(TASK INPUT)
++++++++++++++++++++

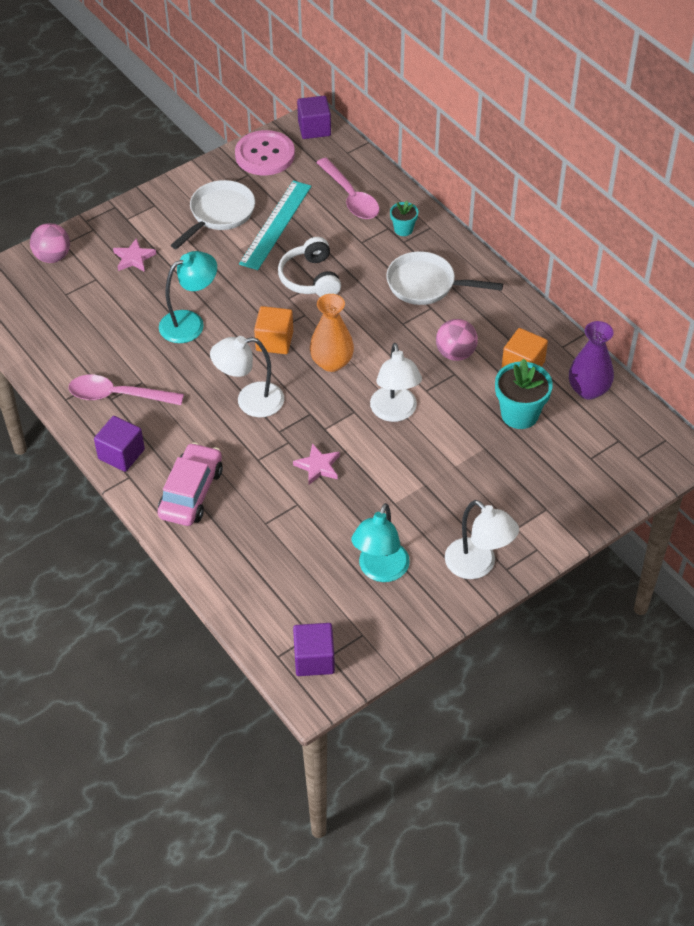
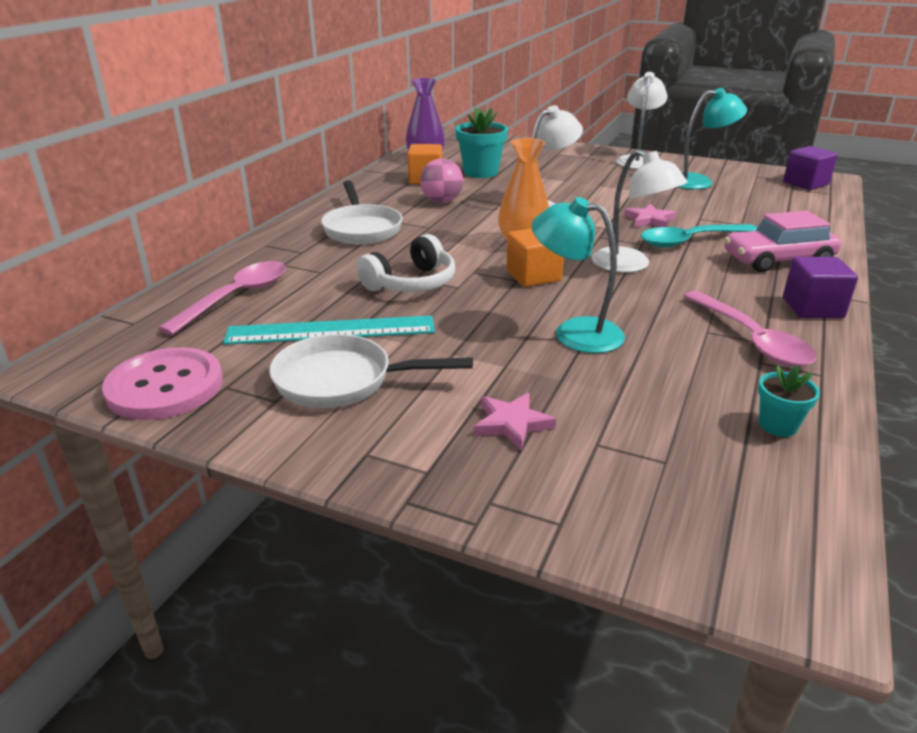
camera: 120 degrees left, 20 degrees down
(53, 257) = (607, 521): pink ball -> none
(260, 464) = (690, 241): none -> turquoise spoon
(314, 128) = (75, 363): purple cube -> none
(403, 229) = (279, 256): turquoise flower pot -> turquoise flower pot (778, 425)

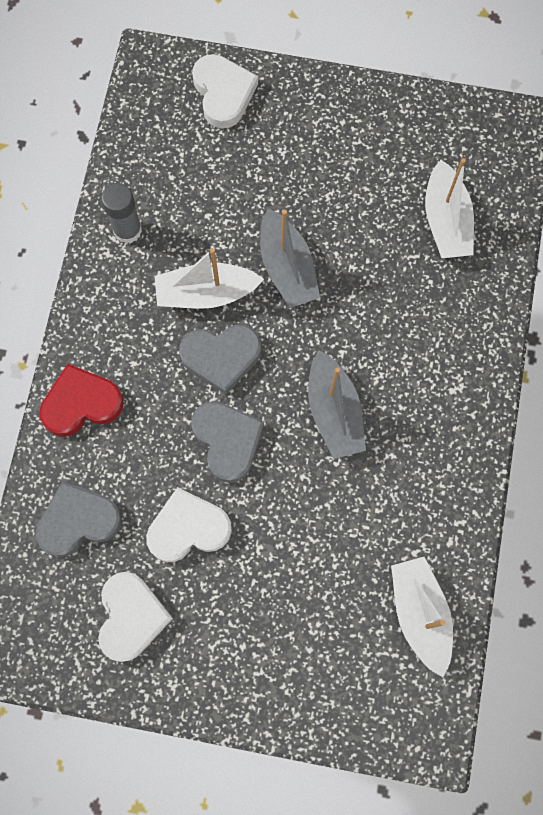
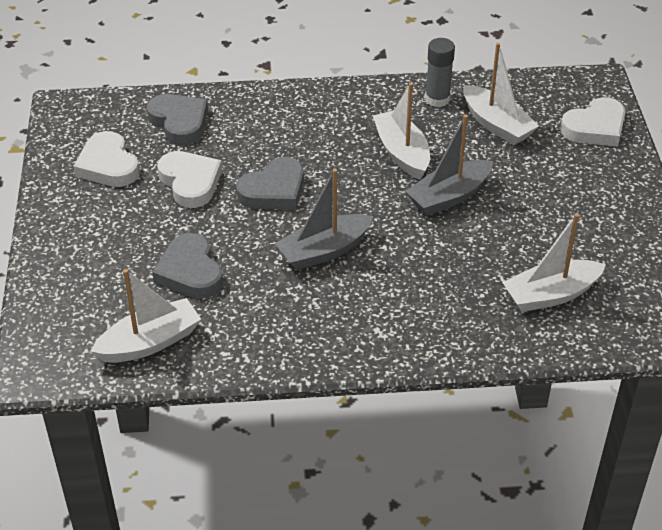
camera: 75 degrees right, 30 degrees down
(81, 404) = (277, 104): red heart -> none
(131, 617) = (108, 165): white heart -> white heart turned 75 degrees clockwise
(189, 185) = (496, 125): none -> white boat
(221, 357) = (347, 173): grey heart -> grey heart (190, 272)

++++++++++++++++++++

(EXERCISE DETAILS) The material must be returned exactly, with its pictures omitted.

(EXERCISE RESULT)
camera: 120 degrees left, 20 degrees down
(53, 257) = (607, 521): pink ball -> none
(260, 464) = (690, 241): none -> turquoise spoon
(314, 128) = (75, 363): purple cube -> none
(403, 229) = (279, 256): turquoise flower pot -> turquoise flower pot (778, 425)

camera: 75 degrees right, 30 degrees down
(81, 404) = (277, 104): red heart -> none
(131, 617) = (108, 165): white heart -> white heart turned 75 degrees clockwise
(189, 185) = (496, 125): none -> white boat
(221, 357) = (347, 173): grey heart -> grey heart (190, 272)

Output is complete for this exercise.